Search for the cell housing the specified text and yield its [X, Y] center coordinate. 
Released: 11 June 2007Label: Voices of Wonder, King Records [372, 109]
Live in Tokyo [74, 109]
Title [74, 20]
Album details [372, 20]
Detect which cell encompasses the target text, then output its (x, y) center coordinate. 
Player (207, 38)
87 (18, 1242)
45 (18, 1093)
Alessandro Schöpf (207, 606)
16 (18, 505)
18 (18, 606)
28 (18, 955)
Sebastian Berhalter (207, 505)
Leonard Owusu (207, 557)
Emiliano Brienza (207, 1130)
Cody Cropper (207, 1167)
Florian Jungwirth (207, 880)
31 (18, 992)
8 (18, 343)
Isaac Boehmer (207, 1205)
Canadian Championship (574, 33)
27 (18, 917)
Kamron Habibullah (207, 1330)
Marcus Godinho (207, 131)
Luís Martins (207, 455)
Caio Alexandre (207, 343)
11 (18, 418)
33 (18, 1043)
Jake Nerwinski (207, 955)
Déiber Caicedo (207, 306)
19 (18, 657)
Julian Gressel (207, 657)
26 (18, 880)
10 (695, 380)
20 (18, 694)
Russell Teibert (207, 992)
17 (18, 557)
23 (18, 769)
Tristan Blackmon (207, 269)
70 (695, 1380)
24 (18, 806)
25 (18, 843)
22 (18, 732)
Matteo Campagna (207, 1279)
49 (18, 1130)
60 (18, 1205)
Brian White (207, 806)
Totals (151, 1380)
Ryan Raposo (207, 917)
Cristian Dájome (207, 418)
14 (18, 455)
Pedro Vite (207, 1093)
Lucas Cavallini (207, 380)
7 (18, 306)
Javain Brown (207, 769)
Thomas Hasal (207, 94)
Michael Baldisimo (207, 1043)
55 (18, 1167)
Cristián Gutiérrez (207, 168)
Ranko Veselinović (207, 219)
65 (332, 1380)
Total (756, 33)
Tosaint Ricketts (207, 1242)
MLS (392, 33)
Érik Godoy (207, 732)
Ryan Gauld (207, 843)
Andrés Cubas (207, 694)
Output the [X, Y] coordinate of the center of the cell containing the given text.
▬▬▬▬▬▬
* **Exercise directions**:
Can you give all the records above as a Markdown table with the columns "Row" and "Record", one line per row and blank lines left out?

* **Written answer**:
| Row | Record |
|---|---|
| 1 | Search for the cell housing the specified text and yield its [X, Y] center coordinate.  |
| 2 | Released: 11 June 2007Label: Voices of Wonder, King Records [372, 109] |
| 3 | Live in Tokyo [74, 109] |
| 4 | Title [74, 20] |
| 5 | Album details [372, 20] |
| 6 | Detect which cell encompasses the target text, then output its (x, y) center coordinate.  |
| 7 | Player (207, 38) |
| 8 | 87 (18, 1242) |
| 9 | 45 (18, 1093) |
| 10 | Alessandro Schöpf (207, 606) |
| 11 | 16 (18, 505) |
| 12 | 18 (18, 606) |
| 13 | 28 (18, 955) |
| 14 | Sebastian Berhalter (207, 505) |
| 15 | Leonard Owusu (207, 557) |
| 16 | Emiliano Brienza (207, 1130) |
| 17 | Cody Cropper (207, 1167) |
| 18 | Florian Jungwirth (207, 880) |
| 19 | 31 (18, 992) |
| 20 | 8 (18, 343) |
| 21 | Isaac Boehmer (207, 1205) |
| 22 | Canadian Championship (574, 33) |
| 23 | 27 (18, 917) |
| 24 | Kamron Habibullah (207, 1330) |
| 25 | Marcus Godinho (207, 131) |
| 26 | Luís Martins (207, 455) |
| 27 | Caio Alexandre (207, 343) |
| 28 | 11 (18, 418) |
| 29 | 33 (18, 1043) |
| 30 | Jake Nerwinski (207, 955) |
| 31 | Déiber Caicedo (207, 306) |
| 32 | 19 (18, 657) |
| 33 | Julian Gressel (207, 657) |
| 34 | 26 (18, 880) |
| 35 | 10 (695, 380) |
| 36 | 20 (18, 694) |
| 37 | Russell Teibert (207, 992) |
| 38 | 17 (18, 557) |
| 39 | 23 (18, 769) |
| 40 | Tristan Blackmon (207, 269) |
| 41 | 70 (695, 1380) |
| 42 | 24 (18, 806) |
| 43 | 25 (18, 843) |
| 44 | 22 (18, 732) |
| 45 | Matteo Campagna (207, 1279) |
| 46 | 49 (18, 1130) |
| 47 | 60 (18, 1205) |
| 48 | Brian White (207, 806) |
| 49 | Totals (151, 1380) |
| 50 | Ryan Raposo (207, 917) |
| 51 | Cristian Dájome (207, 418) |
| 52 | 14 (18, 455) |
| 53 | Pedro Vite (207, 1093) |
| 54 | Lucas Cavallini (207, 380) |
| 55 | 7 (18, 306) |
| 56 | Javain Brown (207, 769) |
| 57 | Thomas Hasal (207, 94) |
| 58 | Michael Baldisimo (207, 1043) |
| 59 | 55 (18, 1167) |
| 60 | Cristián Gutiérrez (207, 168) |
| 61 | Ranko Veselinović (207, 219) |
| 62 | 65 (332, 1380) |
| 63 | Total (756, 33) |
| 64 | Tosaint Ricketts (207, 1242) |
| 65 | MLS (392, 33) |
| 66 | Érik Godoy (207, 732) |
| 67 | Ryan Gauld (207, 843) |
| 68 | Andrés Cubas (207, 694) |
| 69 | Output the [X, Y] coordinate of the center of the cell containing the given text. |